Before-and-after change data
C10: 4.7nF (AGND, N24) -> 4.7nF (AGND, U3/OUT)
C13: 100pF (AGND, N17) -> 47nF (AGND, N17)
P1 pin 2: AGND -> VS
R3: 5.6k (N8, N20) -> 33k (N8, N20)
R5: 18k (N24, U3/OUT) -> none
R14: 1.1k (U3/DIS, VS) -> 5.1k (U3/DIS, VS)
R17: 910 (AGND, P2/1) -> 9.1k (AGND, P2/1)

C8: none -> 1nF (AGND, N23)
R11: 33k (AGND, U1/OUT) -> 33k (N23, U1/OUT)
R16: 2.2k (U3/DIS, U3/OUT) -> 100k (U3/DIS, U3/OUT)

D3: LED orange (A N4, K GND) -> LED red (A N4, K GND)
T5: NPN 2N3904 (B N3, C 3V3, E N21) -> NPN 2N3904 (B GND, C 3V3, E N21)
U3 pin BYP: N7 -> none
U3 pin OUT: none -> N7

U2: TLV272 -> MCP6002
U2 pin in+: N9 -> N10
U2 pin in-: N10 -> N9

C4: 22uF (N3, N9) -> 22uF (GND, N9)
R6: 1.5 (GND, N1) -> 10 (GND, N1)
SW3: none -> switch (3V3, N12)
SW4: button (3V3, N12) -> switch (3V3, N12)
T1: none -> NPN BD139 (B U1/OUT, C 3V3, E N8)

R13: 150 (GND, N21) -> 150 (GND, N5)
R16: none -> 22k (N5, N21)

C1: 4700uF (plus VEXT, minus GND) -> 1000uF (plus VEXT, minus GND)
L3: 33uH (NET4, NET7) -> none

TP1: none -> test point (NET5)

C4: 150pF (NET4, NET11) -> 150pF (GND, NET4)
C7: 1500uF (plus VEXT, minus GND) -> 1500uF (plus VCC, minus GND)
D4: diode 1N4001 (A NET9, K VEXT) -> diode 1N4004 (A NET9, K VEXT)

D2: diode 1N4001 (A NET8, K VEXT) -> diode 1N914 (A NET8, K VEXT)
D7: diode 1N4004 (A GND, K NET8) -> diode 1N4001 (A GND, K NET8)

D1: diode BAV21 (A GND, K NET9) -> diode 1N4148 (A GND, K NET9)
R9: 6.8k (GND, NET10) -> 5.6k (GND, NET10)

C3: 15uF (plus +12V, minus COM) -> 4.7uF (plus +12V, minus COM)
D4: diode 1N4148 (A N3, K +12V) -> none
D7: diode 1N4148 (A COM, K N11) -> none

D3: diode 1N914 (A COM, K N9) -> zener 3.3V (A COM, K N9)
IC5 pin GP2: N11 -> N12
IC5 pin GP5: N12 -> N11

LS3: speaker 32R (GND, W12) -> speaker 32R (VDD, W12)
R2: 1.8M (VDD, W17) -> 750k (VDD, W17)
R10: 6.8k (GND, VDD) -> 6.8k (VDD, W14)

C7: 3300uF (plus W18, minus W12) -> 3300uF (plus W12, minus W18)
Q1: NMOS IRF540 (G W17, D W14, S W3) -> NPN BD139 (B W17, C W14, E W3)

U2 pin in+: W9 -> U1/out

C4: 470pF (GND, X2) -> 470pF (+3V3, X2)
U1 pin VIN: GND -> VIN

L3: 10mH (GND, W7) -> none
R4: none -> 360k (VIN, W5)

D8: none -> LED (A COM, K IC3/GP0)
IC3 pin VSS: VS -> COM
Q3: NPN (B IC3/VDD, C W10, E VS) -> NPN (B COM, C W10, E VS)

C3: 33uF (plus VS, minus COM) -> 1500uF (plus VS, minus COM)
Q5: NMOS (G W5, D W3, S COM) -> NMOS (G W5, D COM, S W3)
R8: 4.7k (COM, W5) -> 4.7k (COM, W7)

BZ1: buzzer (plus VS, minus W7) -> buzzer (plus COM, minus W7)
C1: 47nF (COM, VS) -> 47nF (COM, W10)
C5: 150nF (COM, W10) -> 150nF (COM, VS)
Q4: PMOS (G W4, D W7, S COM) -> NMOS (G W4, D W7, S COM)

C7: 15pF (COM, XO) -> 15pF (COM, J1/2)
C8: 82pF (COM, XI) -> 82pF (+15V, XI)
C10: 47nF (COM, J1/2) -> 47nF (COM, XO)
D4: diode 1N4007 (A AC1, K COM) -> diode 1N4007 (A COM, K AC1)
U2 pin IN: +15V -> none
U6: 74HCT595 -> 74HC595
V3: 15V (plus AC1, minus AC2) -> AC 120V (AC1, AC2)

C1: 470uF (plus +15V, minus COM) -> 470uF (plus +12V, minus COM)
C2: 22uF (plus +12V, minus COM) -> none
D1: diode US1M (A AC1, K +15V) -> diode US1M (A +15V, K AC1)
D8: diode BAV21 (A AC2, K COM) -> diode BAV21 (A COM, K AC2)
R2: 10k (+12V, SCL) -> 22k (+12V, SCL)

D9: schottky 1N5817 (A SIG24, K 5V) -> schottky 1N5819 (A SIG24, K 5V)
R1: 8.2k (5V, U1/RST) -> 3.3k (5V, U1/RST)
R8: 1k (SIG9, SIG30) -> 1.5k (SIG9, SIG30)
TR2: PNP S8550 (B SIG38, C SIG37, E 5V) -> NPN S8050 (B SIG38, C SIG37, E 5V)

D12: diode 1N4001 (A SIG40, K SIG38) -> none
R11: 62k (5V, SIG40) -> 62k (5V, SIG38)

§ What is required
Write out each record exactly, without addition or omission.

§ Answer space
C10: 4.7nF (AGND, N24) -> 4.7nF (AGND, U3/OUT)
C13: 100pF (AGND, N17) -> 47nF (AGND, N17)
P1 pin 2: AGND -> VS
R3: 5.6k (N8, N20) -> 33k (N8, N20)
R5: 18k (N24, U3/OUT) -> none
R14: 1.1k (U3/DIS, VS) -> 5.1k (U3/DIS, VS)
R17: 910 (AGND, P2/1) -> 9.1k (AGND, P2/1)

C8: none -> 1nF (AGND, N23)
R11: 33k (AGND, U1/OUT) -> 33k (N23, U1/OUT)
R16: 2.2k (U3/DIS, U3/OUT) -> 100k (U3/DIS, U3/OUT)

D3: LED orange (A N4, K GND) -> LED red (A N4, K GND)
T5: NPN 2N3904 (B N3, C 3V3, E N21) -> NPN 2N3904 (B GND, C 3V3, E N21)
U3 pin BYP: N7 -> none
U3 pin OUT: none -> N7

U2: TLV272 -> MCP6002
U2 pin in+: N9 -> N10
U2 pin in-: N10 -> N9

C4: 22uF (N3, N9) -> 22uF (GND, N9)
R6: 1.5 (GND, N1) -> 10 (GND, N1)
SW3: none -> switch (3V3, N12)
SW4: button (3V3, N12) -> switch (3V3, N12)
T1: none -> NPN BD139 (B U1/OUT, C 3V3, E N8)

R13: 150 (GND, N21) -> 150 (GND, N5)
R16: none -> 22k (N5, N21)

C1: 4700uF (plus VEXT, minus GND) -> 1000uF (plus VEXT, minus GND)
L3: 33uH (NET4, NET7) -> none

TP1: none -> test point (NET5)

C4: 150pF (NET4, NET11) -> 150pF (GND, NET4)
C7: 1500uF (plus VEXT, minus GND) -> 1500uF (plus VCC, minus GND)
D4: diode 1N4001 (A NET9, K VEXT) -> diode 1N4004 (A NET9, K VEXT)

D2: diode 1N4001 (A NET8, K VEXT) -> diode 1N914 (A NET8, K VEXT)
D7: diode 1N4004 (A GND, K NET8) -> diode 1N4001 (A GND, K NET8)

D1: diode BAV21 (A GND, K NET9) -> diode 1N4148 (A GND, K NET9)
R9: 6.8k (GND, NET10) -> 5.6k (GND, NET10)

C3: 15uF (plus +12V, minus COM) -> 4.7uF (plus +12V, minus COM)
D4: diode 1N4148 (A N3, K +12V) -> none
D7: diode 1N4148 (A COM, K N11) -> none

D3: diode 1N914 (A COM, K N9) -> zener 3.3V (A COM, K N9)
IC5 pin GP2: N11 -> N12
IC5 pin GP5: N12 -> N11

LS3: speaker 32R (GND, W12) -> speaker 32R (VDD, W12)
R2: 1.8M (VDD, W17) -> 750k (VDD, W17)
R10: 6.8k (GND, VDD) -> 6.8k (VDD, W14)

C7: 3300uF (plus W18, minus W12) -> 3300uF (plus W12, minus W18)
Q1: NMOS IRF540 (G W17, D W14, S W3) -> NPN BD139 (B W17, C W14, E W3)

U2 pin in+: W9 -> U1/out

C4: 470pF (GND, X2) -> 470pF (+3V3, X2)
U1 pin VIN: GND -> VIN

L3: 10mH (GND, W7) -> none
R4: none -> 360k (VIN, W5)

D8: none -> LED (A COM, K IC3/GP0)
IC3 pin VSS: VS -> COM
Q3: NPN (B IC3/VDD, C W10, E VS) -> NPN (B COM, C W10, E VS)

C3: 33uF (plus VS, minus COM) -> 1500uF (plus VS, minus COM)
Q5: NMOS (G W5, D W3, S COM) -> NMOS (G W5, D COM, S W3)
R8: 4.7k (COM, W5) -> 4.7k (COM, W7)

BZ1: buzzer (plus VS, minus W7) -> buzzer (plus COM, minus W7)
C1: 47nF (COM, VS) -> 47nF (COM, W10)
C5: 150nF (COM, W10) -> 150nF (COM, VS)
Q4: PMOS (G W4, D W7, S COM) -> NMOS (G W4, D W7, S COM)

C7: 15pF (COM, XO) -> 15pF (COM, J1/2)
C8: 82pF (COM, XI) -> 82pF (+15V, XI)
C10: 47nF (COM, J1/2) -> 47nF (COM, XO)
D4: diode 1N4007 (A AC1, K COM) -> diode 1N4007 (A COM, K AC1)
U2 pin IN: +15V -> none
U6: 74HCT595 -> 74HC595
V3: 15V (plus AC1, minus AC2) -> AC 120V (AC1, AC2)

C1: 470uF (plus +15V, minus COM) -> 470uF (plus +12V, minus COM)
C2: 22uF (plus +12V, minus COM) -> none
D1: diode US1M (A AC1, K +15V) -> diode US1M (A +15V, K AC1)
D8: diode BAV21 (A AC2, K COM) -> diode BAV21 (A COM, K AC2)
R2: 10k (+12V, SCL) -> 22k (+12V, SCL)

D9: schottky 1N5817 (A SIG24, K 5V) -> schottky 1N5819 (A SIG24, K 5V)
R1: 8.2k (5V, U1/RST) -> 3.3k (5V, U1/RST)
R8: 1k (SIG9, SIG30) -> 1.5k (SIG9, SIG30)
TR2: PNP S8550 (B SIG38, C SIG37, E 5V) -> NPN S8050 (B SIG38, C SIG37, E 5V)

D12: diode 1N4001 (A SIG40, K SIG38) -> none
R11: 62k (5V, SIG40) -> 62k (5V, SIG38)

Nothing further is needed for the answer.